→ **THE PROBLEM**: Pictures stay out of the copy. Retype exactly the lines below from the one with "SW5: none -> button (GND, N_19)" through the one with "TP2: none -> test point (N_3)".

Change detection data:
━━━━━━

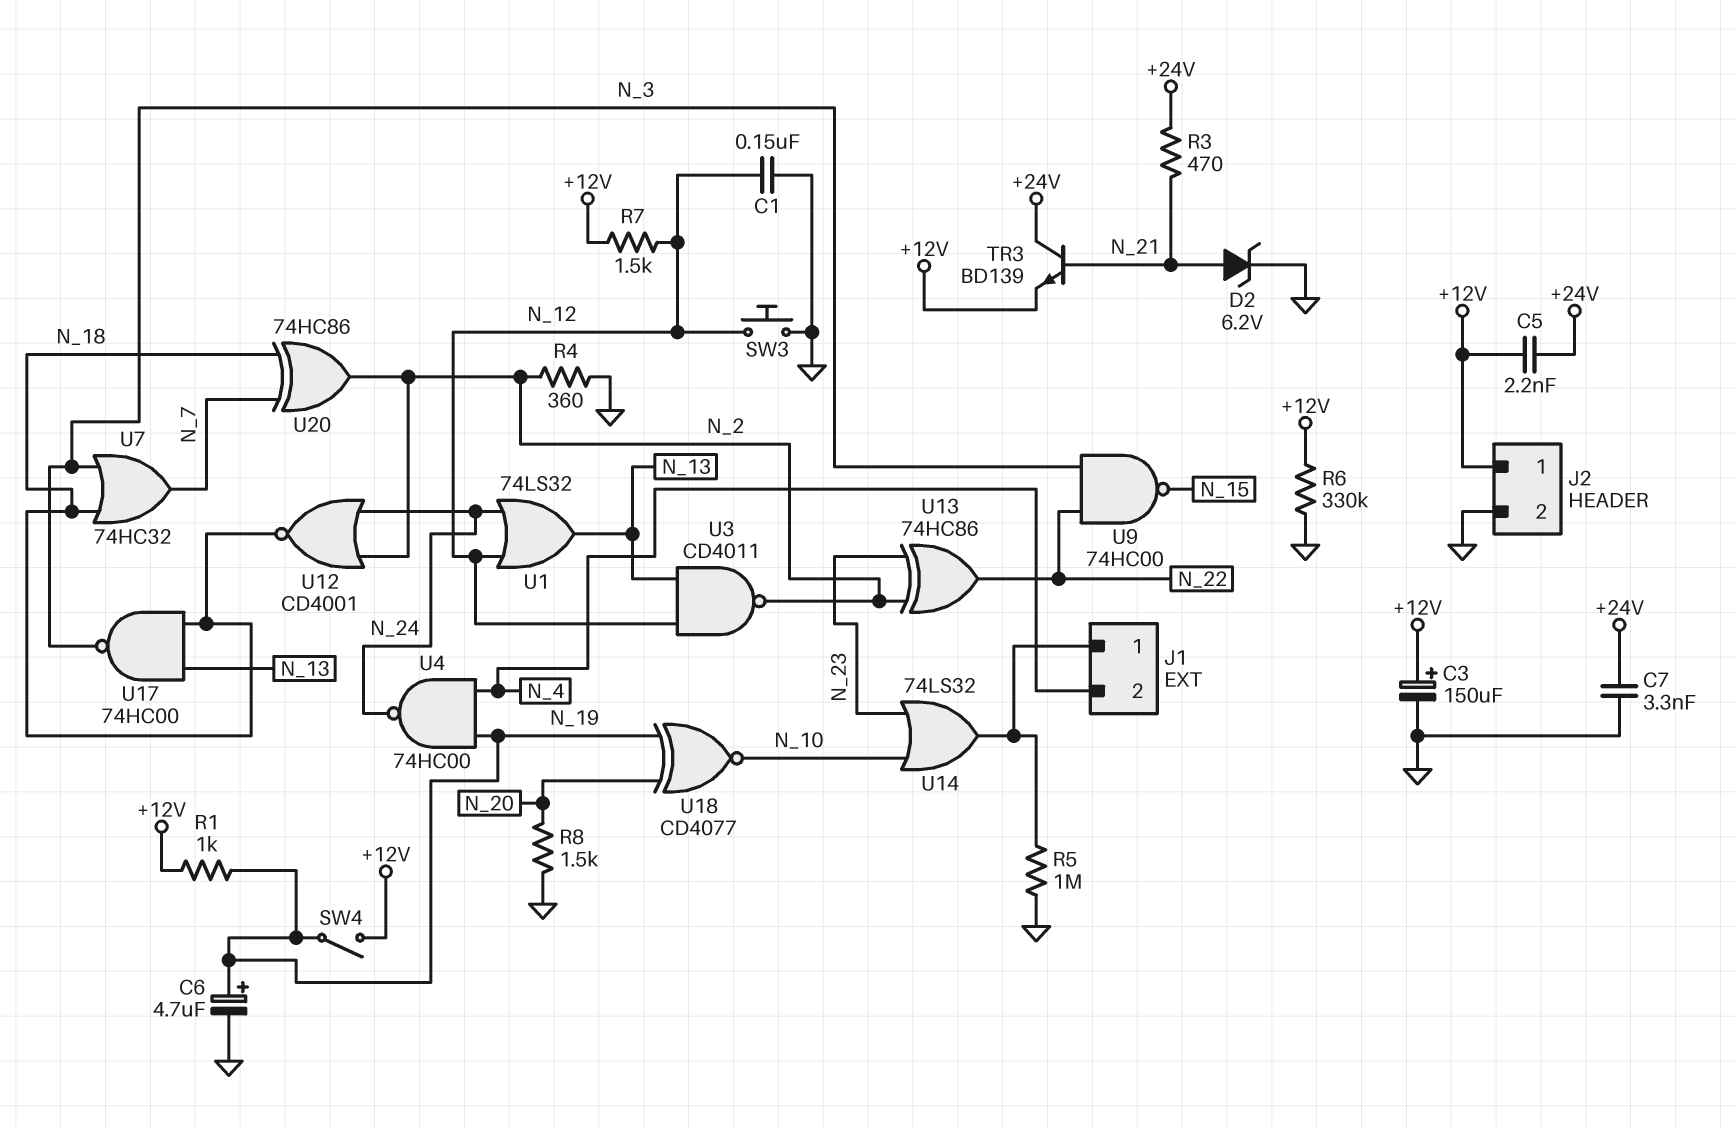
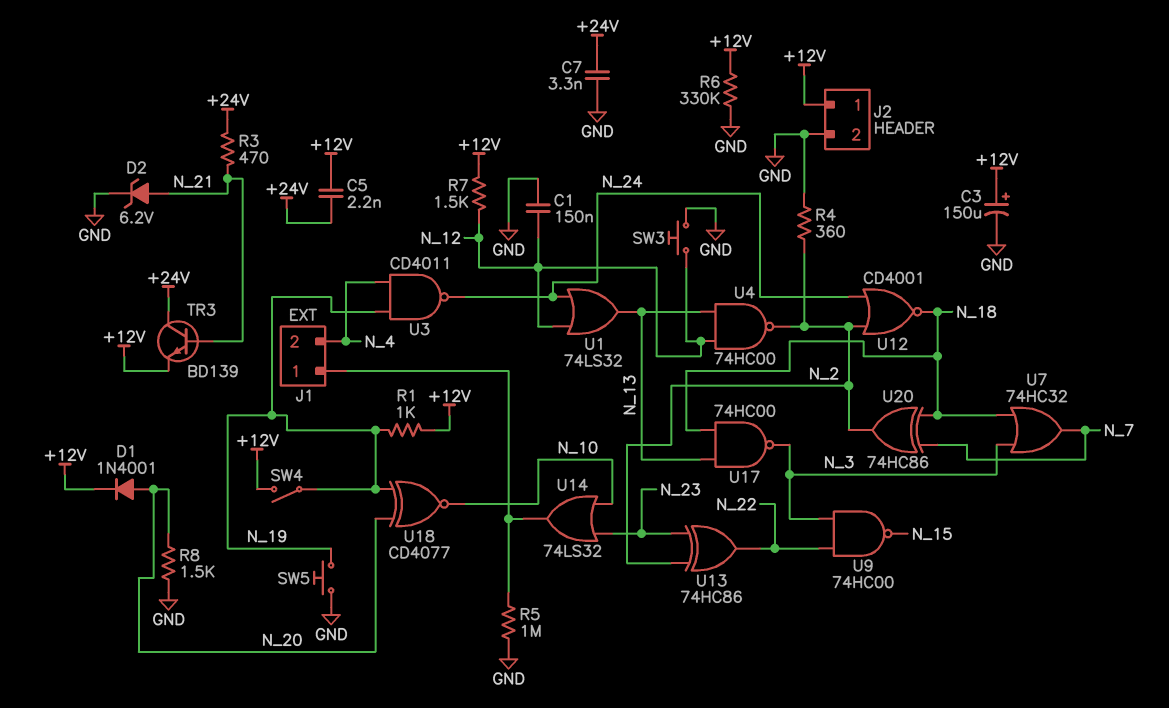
C6: 4.7uF (plus N_19, minus GND) -> none
D1: none -> diode 1N4001 (A N_20, K +12V)
SW5: none -> button (GND, N_19)
U3: NAND CD4011 (in N_12, in N_13, out N_2) -> NAND CD4011 (in N_4, in N_19, out N_24)
U4: NAND 74HC00 (in N_4, in N_19, out N_24) -> NAND 74HC00 (in N_12, in N_13, out N_2)

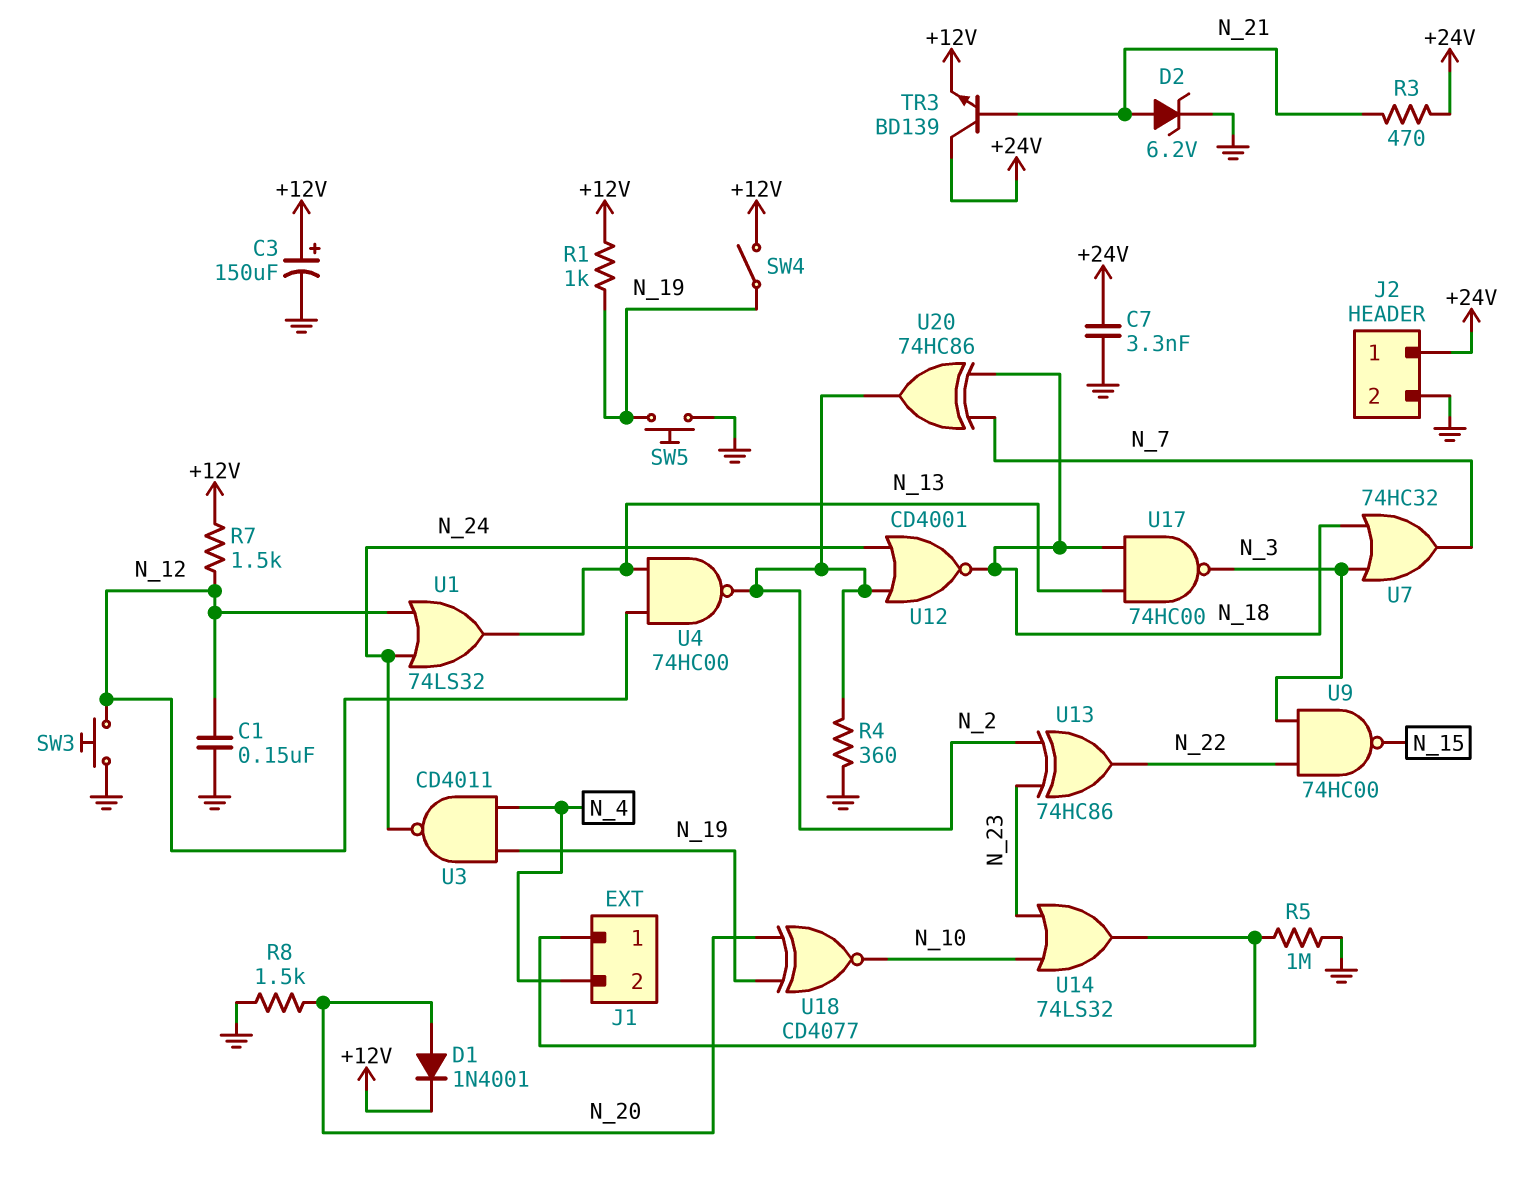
C5: 2.2nF (+12V, +24V) -> none
J2 pin 1: +12V -> +24V
R6: 330k (+12V, GND) -> none

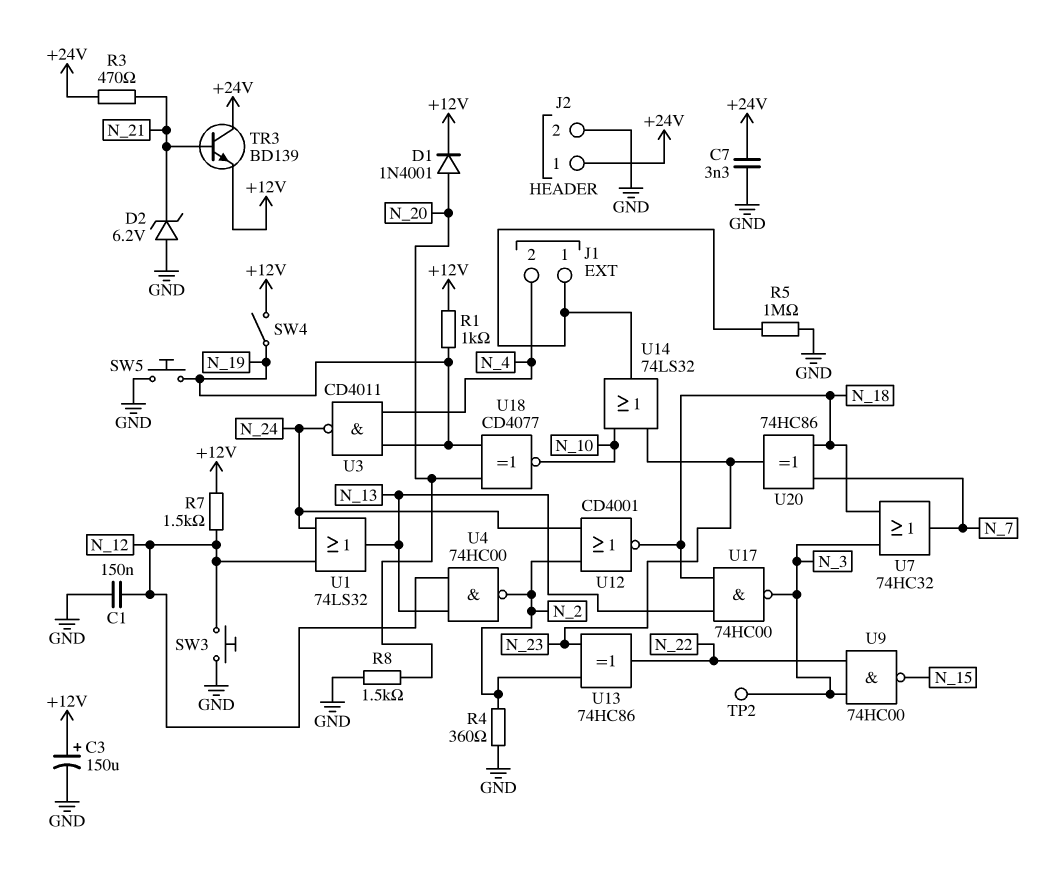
D2: zener 6.2V (A N_21, K GND) -> zener 6.2V (A GND, K N_21)
TP2: none -> test point (N_3)
U20: XOR 74HC86 (in N_7, in N_18, out N_2) -> XOR 74HC86 (in N_7, in N_18, out N_23)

━━━━━━

→ **ANSWER SPACE**:
SW5: none -> button (GND, N_19)
U3: NAND CD4011 (in N_12, in N_13, out N_2) -> NAND CD4011 (in N_4, in N_19, out N_24)
U4: NAND 74HC00 (in N_4, in N_19, out N_24) -> NAND 74HC00 (in N_12, in N_13, out N_2)

C5: 2.2nF (+12V, +24V) -> none
J2 pin 1: +12V -> +24V
R6: 330k (+12V, GND) -> none

D2: zener 6.2V (A N_21, K GND) -> zener 6.2V (A GND, K N_21)
TP2: none -> test point (N_3)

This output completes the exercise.